• Task goal: From the entries below, return exactly the lines beginning at the one that contains "MATRIX pin CS: none -> D3" and ending at the one that contains "TEMP1 pin OUT: D6 -> D7", both of them included, and only those lines.

• Given records:

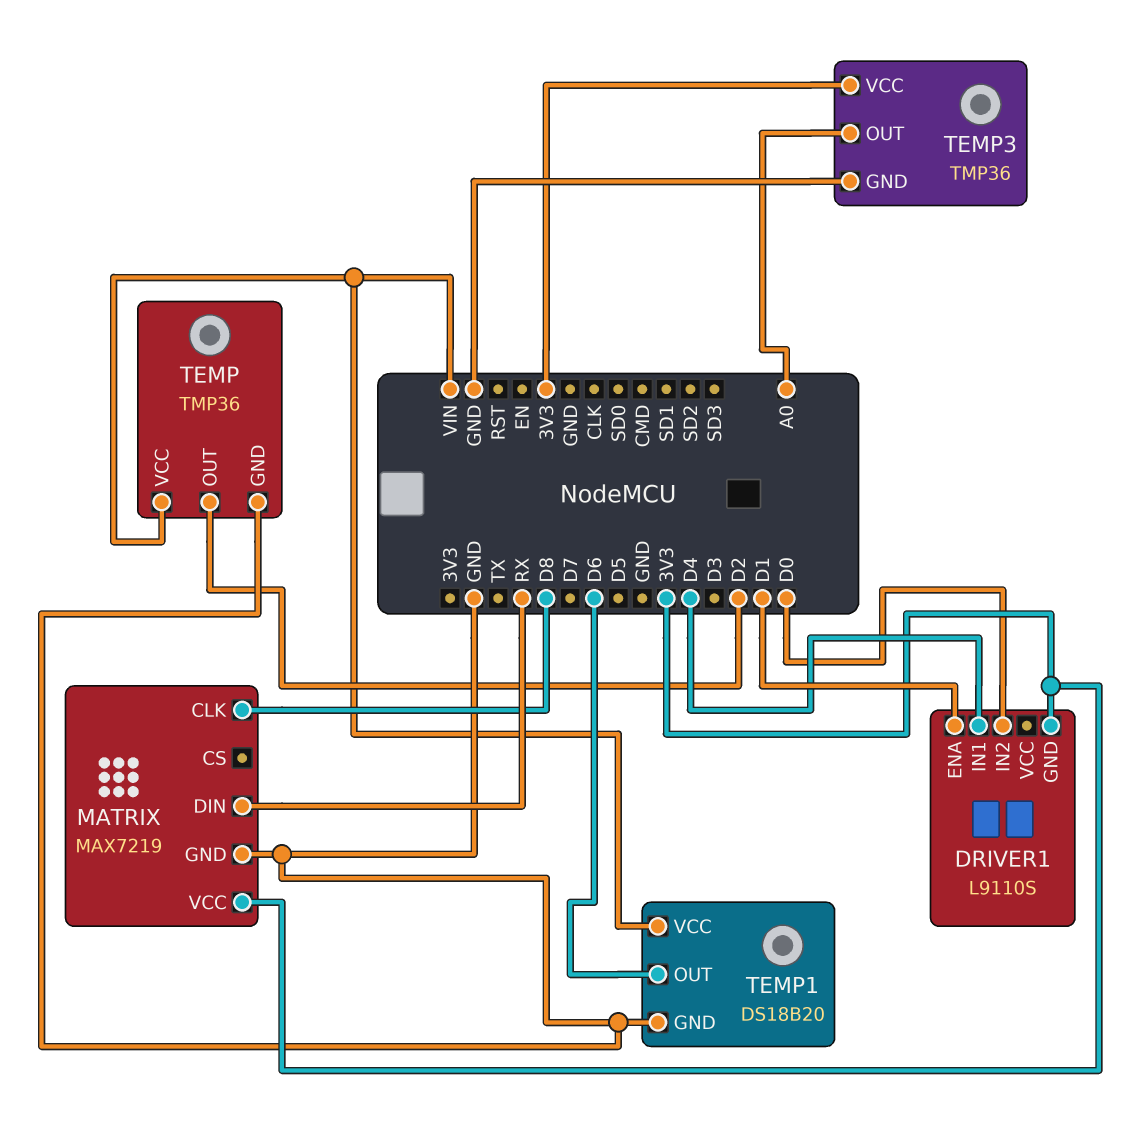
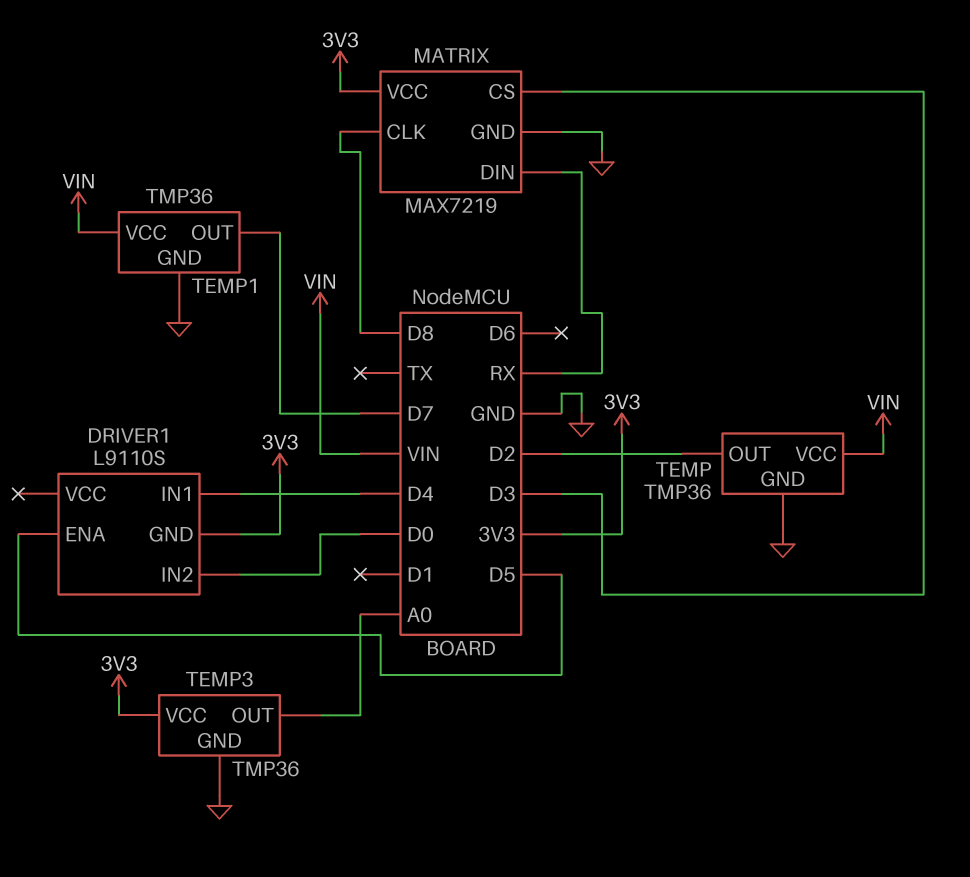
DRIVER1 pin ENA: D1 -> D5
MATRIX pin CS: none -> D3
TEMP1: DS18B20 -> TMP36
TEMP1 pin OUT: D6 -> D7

---

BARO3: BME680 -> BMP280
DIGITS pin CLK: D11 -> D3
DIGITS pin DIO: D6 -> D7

* * *

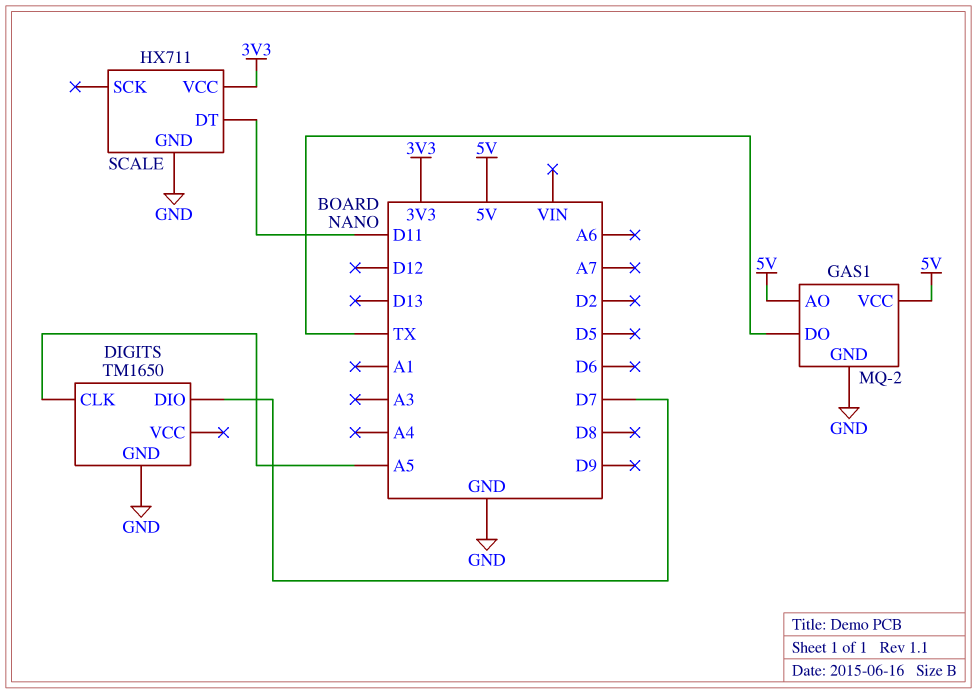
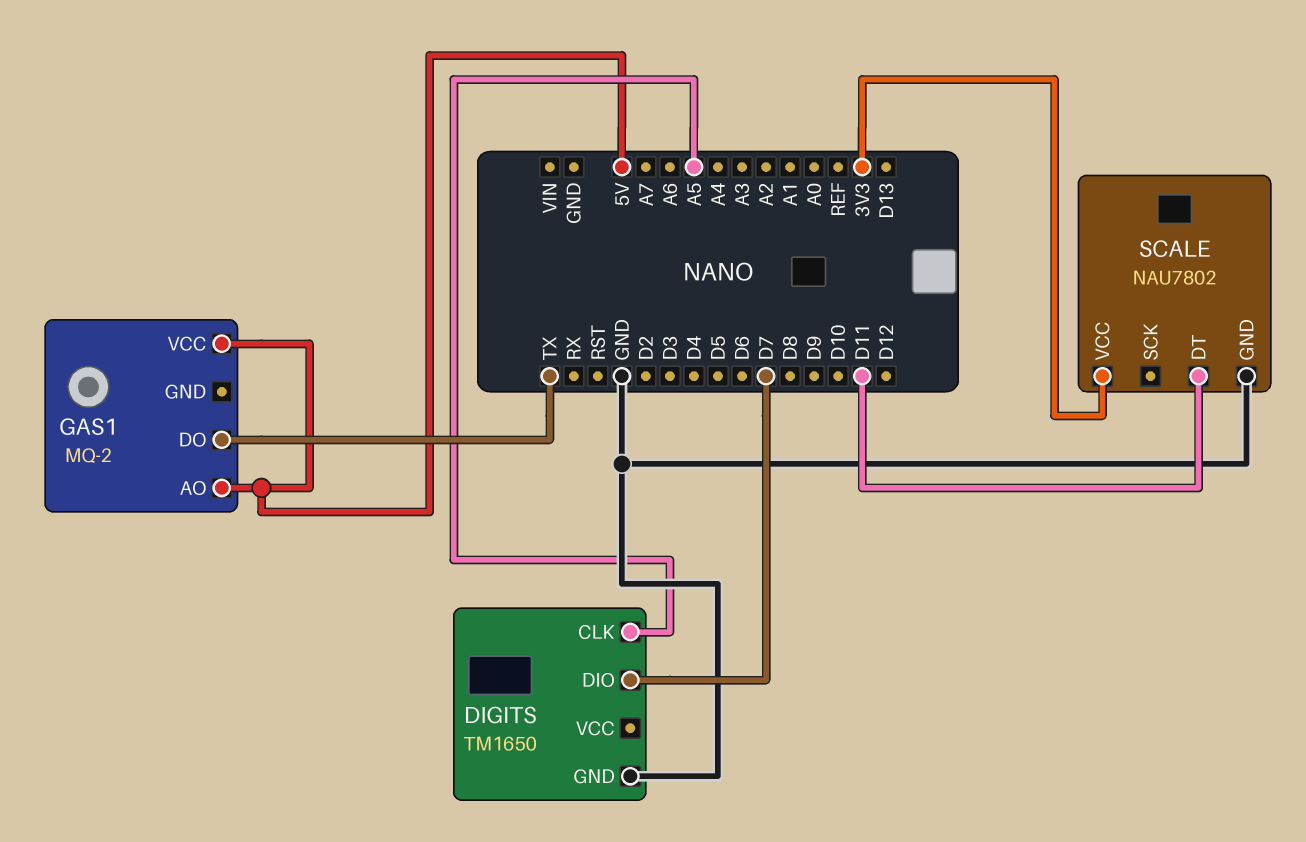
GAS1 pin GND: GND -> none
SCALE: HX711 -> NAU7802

• Exercise answer:
MATRIX pin CS: none -> D3
TEMP1: DS18B20 -> TMP36
TEMP1 pin OUT: D6 -> D7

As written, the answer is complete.